* **TASK GOAL**:
Pictures must not appear in the copy. Restate exactly the lines below from the one with "pink star: (338, 390)" through the one with "green rectangle: (22, 170)", inclusive.

* **RECORDS TO USE**:
┌──

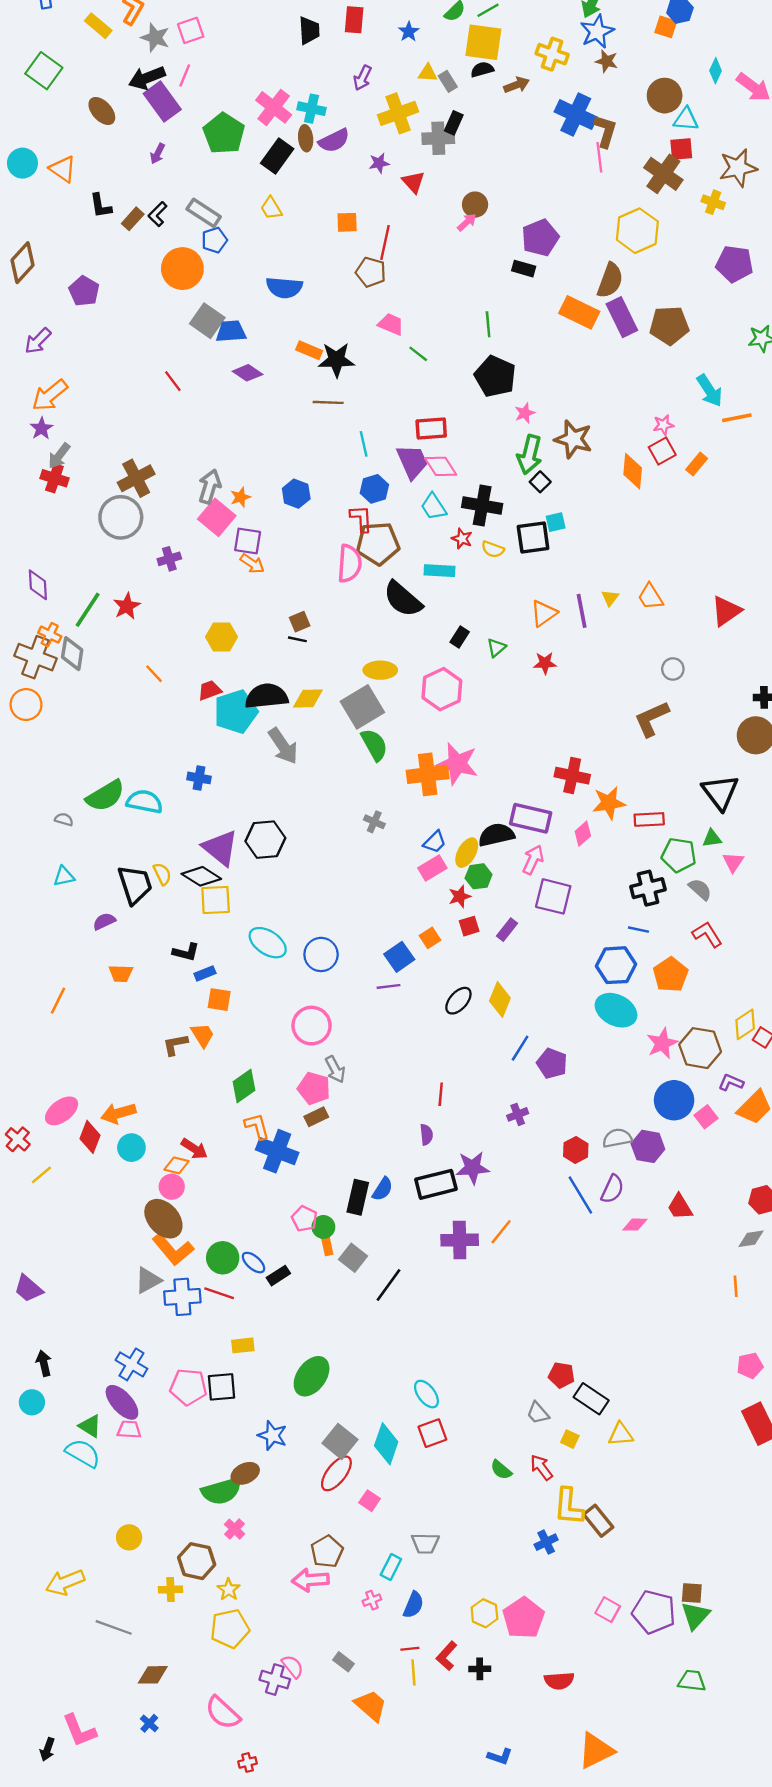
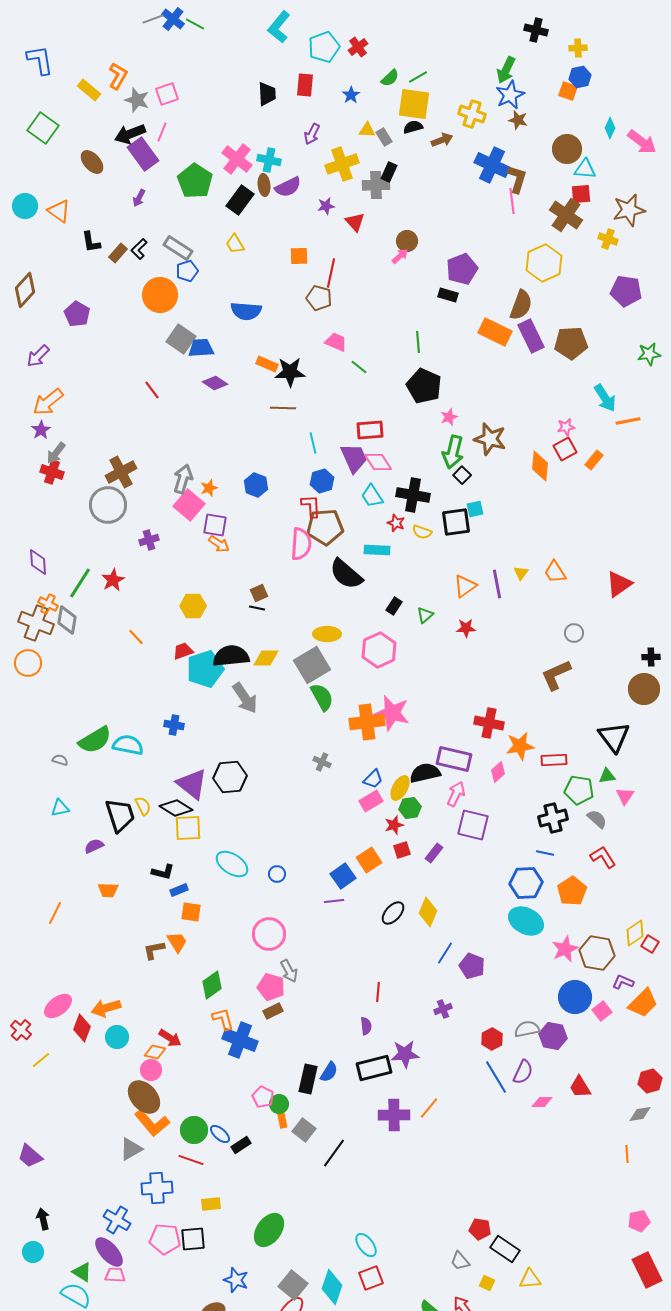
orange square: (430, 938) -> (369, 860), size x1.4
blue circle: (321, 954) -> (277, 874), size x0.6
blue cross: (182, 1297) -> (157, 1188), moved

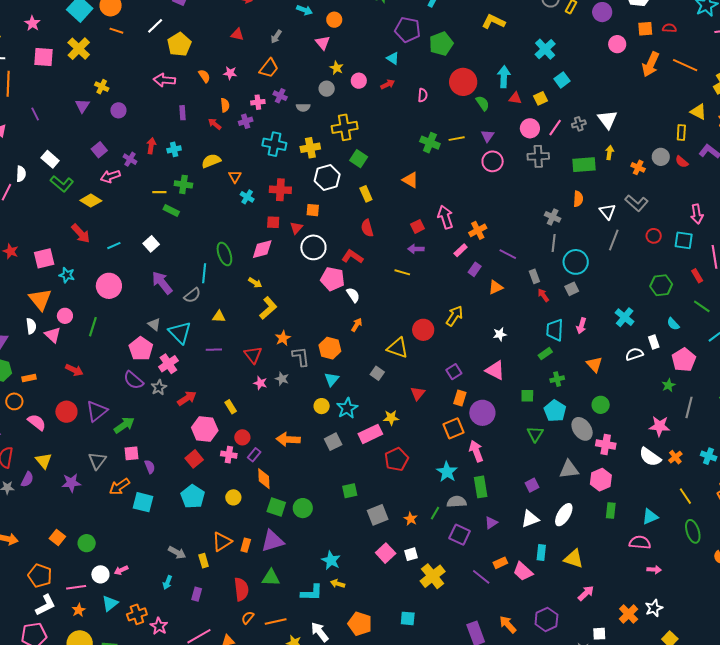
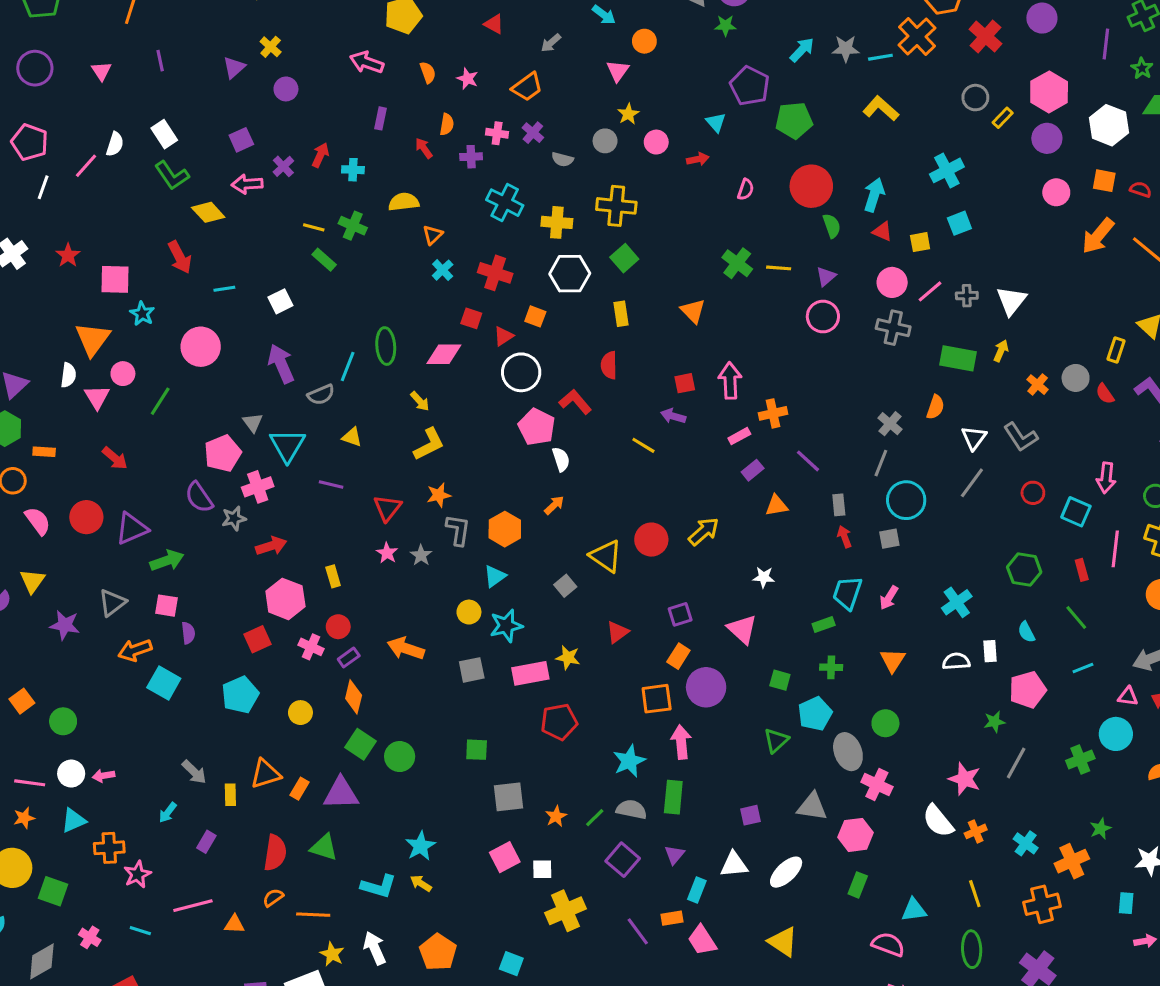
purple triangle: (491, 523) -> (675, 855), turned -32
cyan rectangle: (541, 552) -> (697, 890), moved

└──
┌──

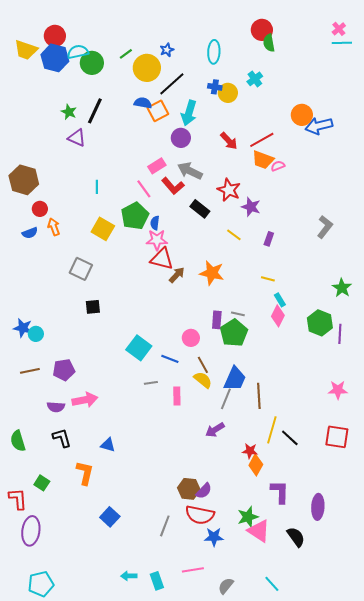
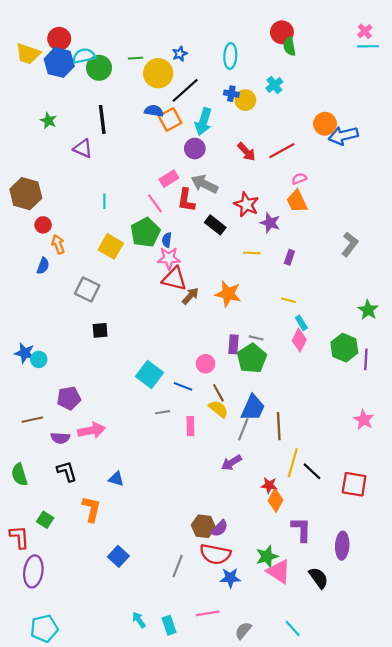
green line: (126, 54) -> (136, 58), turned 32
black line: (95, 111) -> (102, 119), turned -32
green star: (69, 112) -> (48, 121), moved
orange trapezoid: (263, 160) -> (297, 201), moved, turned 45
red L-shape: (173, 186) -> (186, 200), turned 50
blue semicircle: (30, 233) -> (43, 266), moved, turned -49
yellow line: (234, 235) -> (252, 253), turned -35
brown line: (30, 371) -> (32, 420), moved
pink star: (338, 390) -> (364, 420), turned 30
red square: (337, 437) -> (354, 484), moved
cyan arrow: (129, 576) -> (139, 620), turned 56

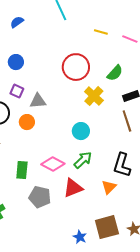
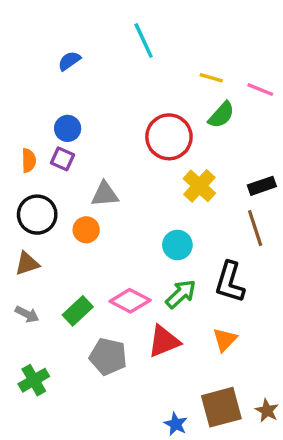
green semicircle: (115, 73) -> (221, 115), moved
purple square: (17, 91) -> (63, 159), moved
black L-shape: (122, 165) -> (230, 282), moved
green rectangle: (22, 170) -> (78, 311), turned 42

└──
┌──

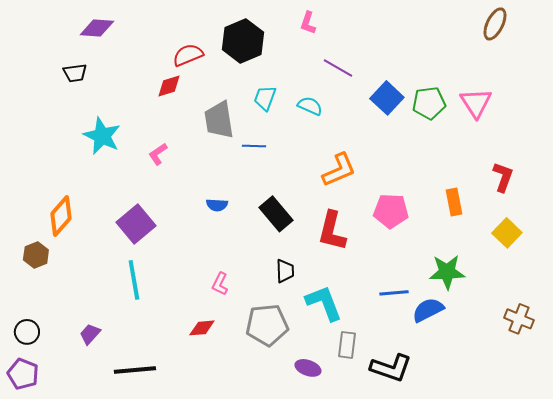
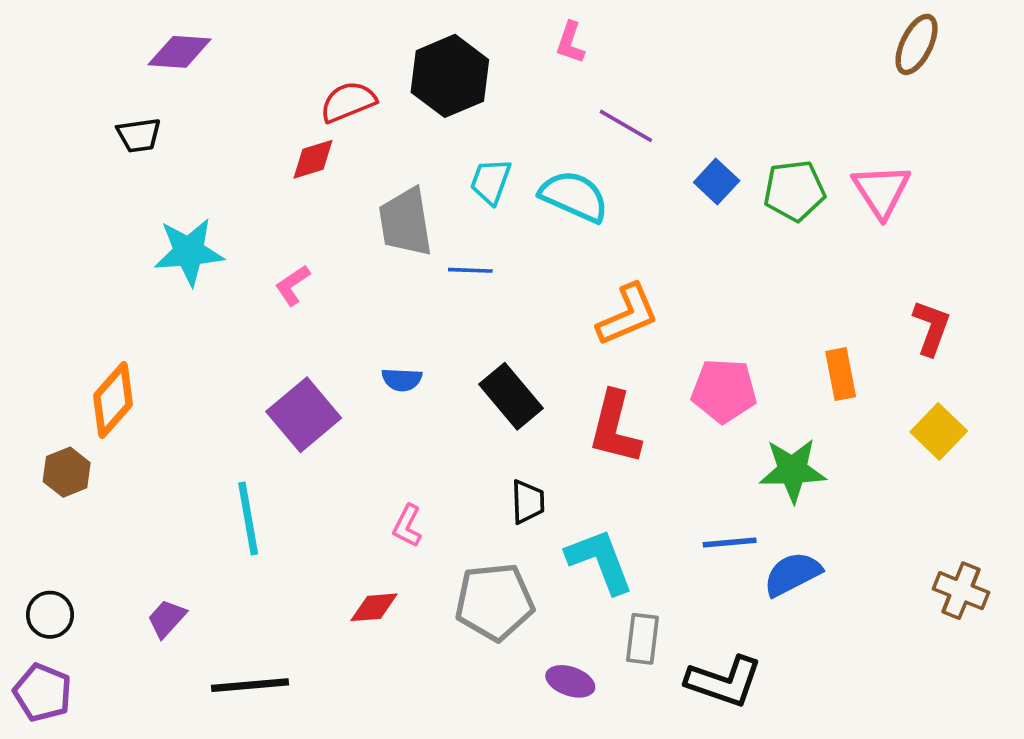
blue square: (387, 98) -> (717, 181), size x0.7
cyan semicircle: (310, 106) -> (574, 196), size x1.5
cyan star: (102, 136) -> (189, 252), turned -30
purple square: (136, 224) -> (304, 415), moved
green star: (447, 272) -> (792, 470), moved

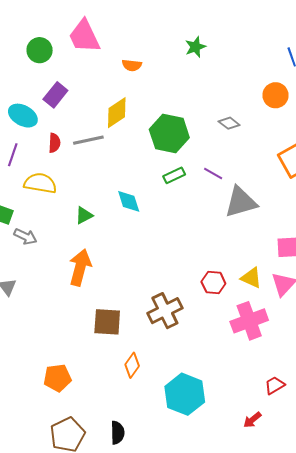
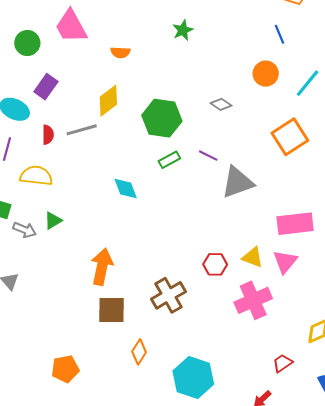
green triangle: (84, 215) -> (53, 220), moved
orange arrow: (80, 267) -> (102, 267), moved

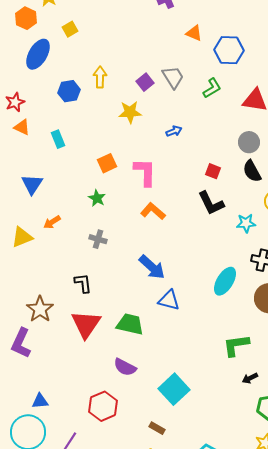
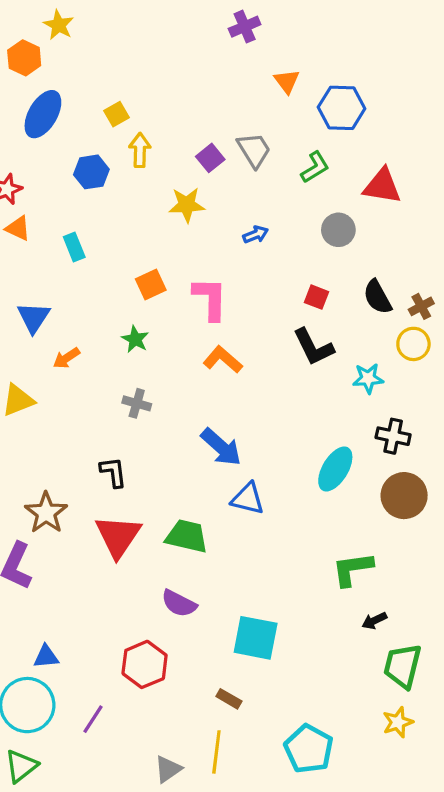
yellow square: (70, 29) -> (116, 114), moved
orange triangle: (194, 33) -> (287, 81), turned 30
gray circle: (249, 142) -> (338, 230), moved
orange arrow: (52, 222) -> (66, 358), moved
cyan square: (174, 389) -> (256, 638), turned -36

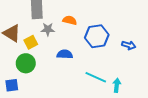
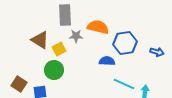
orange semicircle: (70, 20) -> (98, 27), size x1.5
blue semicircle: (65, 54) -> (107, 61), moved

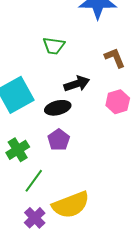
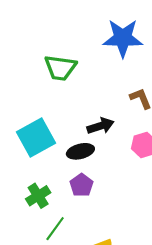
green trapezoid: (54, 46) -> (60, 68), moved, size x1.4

└──

* **TASK ANSWER**:
pink star: (338, 390) -> (364, 420), turned 30
red square: (337, 437) -> (354, 484), moved
cyan arrow: (129, 576) -> (139, 620), turned 56

green semicircle: (115, 73) -> (221, 115), moved
purple square: (17, 91) -> (63, 159), moved
black L-shape: (122, 165) -> (230, 282), moved
green rectangle: (22, 170) -> (78, 311), turned 42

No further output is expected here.